[Collection entries]
──────
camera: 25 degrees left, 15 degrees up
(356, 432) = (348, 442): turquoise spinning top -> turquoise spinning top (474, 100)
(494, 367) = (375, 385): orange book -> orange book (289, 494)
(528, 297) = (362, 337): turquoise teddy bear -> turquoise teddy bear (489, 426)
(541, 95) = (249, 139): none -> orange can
──────
— WHAT YOU NEED TO DO —
Write out the records shown above, exactly as they appear.

— TASK ANSWER —
camera: 25 degrees left, 15 degrees up
(356, 432) = (348, 442): turquoise spinning top -> turquoise spinning top (474, 100)
(494, 367) = (375, 385): orange book -> orange book (289, 494)
(528, 297) = (362, 337): turquoise teddy bear -> turquoise teddy bear (489, 426)
(541, 95) = (249, 139): none -> orange can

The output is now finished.